▶ [WHAT IS BEING ASKED] Write the records below out again word for word, with the pictures removed.
== Segment start ==
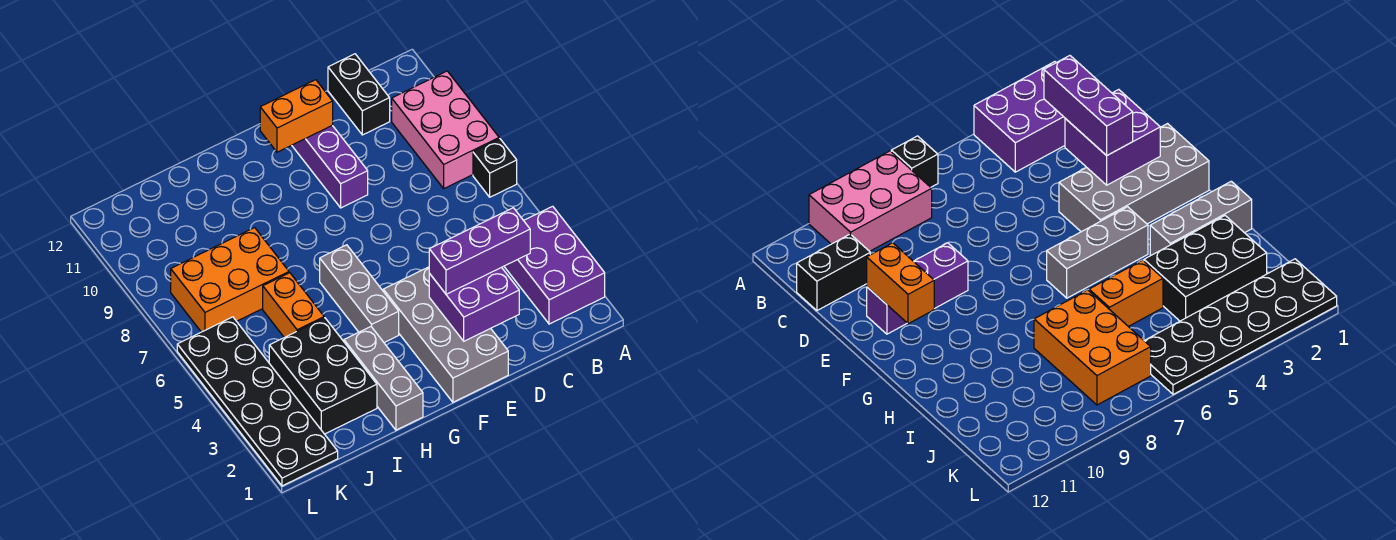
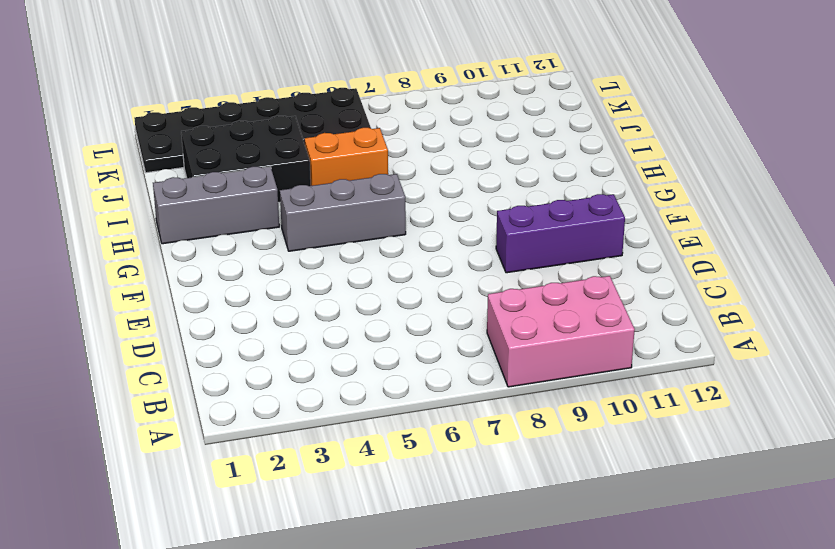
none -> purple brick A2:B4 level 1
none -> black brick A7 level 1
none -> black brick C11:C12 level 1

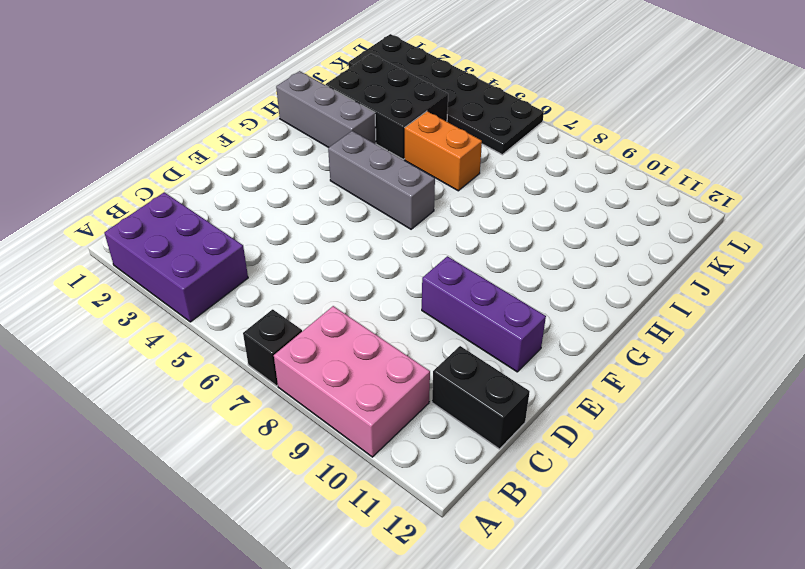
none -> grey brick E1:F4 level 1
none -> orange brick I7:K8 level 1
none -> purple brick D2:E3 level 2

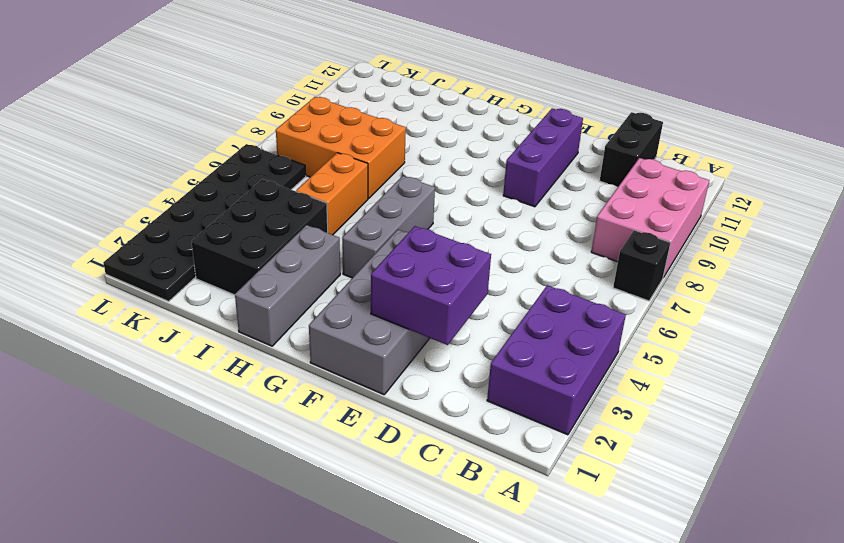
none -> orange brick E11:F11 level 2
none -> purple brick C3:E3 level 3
== Segment end ==
▶ [EXERCISE ANSWER]
none -> purple brick A2:B4 level 1
none -> black brick A7 level 1
none -> black brick C11:C12 level 1

none -> grey brick E1:F4 level 1
none -> orange brick I7:K8 level 1
none -> purple brick D2:E3 level 2

none -> orange brick E11:F11 level 2
none -> purple brick C3:E3 level 3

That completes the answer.